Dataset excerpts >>

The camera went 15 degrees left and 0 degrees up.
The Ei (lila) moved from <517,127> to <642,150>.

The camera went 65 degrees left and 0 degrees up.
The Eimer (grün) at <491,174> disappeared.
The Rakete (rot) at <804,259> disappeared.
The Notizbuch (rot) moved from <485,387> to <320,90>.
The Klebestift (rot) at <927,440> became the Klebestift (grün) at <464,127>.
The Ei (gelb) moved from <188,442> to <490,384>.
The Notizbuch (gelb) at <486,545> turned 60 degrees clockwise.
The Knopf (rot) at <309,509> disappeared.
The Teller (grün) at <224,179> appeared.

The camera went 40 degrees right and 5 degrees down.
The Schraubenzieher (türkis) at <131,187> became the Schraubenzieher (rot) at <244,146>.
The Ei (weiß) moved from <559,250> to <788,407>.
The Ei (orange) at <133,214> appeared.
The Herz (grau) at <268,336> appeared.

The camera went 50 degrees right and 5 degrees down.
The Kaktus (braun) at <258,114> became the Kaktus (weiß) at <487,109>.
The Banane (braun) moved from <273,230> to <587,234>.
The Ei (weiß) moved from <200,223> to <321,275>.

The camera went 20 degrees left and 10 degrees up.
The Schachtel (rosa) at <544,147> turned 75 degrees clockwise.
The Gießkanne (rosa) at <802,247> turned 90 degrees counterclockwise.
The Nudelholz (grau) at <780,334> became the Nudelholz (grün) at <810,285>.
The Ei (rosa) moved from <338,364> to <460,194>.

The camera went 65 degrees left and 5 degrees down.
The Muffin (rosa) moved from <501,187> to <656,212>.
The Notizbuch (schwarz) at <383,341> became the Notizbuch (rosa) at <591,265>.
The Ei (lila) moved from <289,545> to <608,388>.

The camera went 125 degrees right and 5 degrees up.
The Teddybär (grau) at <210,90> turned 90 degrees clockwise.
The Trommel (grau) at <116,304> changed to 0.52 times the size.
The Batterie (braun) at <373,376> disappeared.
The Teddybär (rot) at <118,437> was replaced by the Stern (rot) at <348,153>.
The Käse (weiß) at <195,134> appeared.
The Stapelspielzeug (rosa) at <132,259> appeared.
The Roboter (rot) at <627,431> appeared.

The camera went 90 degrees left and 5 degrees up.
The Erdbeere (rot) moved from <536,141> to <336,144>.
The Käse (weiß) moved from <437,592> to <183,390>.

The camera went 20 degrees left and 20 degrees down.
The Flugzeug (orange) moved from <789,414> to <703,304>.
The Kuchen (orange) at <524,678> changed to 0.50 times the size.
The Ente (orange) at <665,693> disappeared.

WHAT YOU WILL DO >> Copy out the line holding "The camera went 125" along with all lines after it through the end of the entries, exactly and only these.

OUTPUT OF THE EXERCISE >>
The camera went 125 degrees right and 5 degrees up.
The Teddybär (grau) at <210,90> turned 90 degrees clockwise.
The Trommel (grau) at <116,304> changed to 0.52 times the size.
The Batterie (braun) at <373,376> disappeared.
The Teddybär (rot) at <118,437> was replaced by the Stern (rot) at <348,153>.
The Käse (weiß) at <195,134> appeared.
The Stapelspielzeug (rosa) at <132,259> appeared.
The Roboter (rot) at <627,431> appeared.

The camera went 90 degrees left and 5 degrees up.
The Erdbeere (rot) moved from <536,141> to <336,144>.
The Käse (weiß) moved from <437,592> to <183,390>.

The camera went 20 degrees left and 20 degrees down.
The Flugzeug (orange) moved from <789,414> to <703,304>.
The Kuchen (orange) at <524,678> changed to 0.50 times the size.
The Ente (orange) at <665,693> disappeared.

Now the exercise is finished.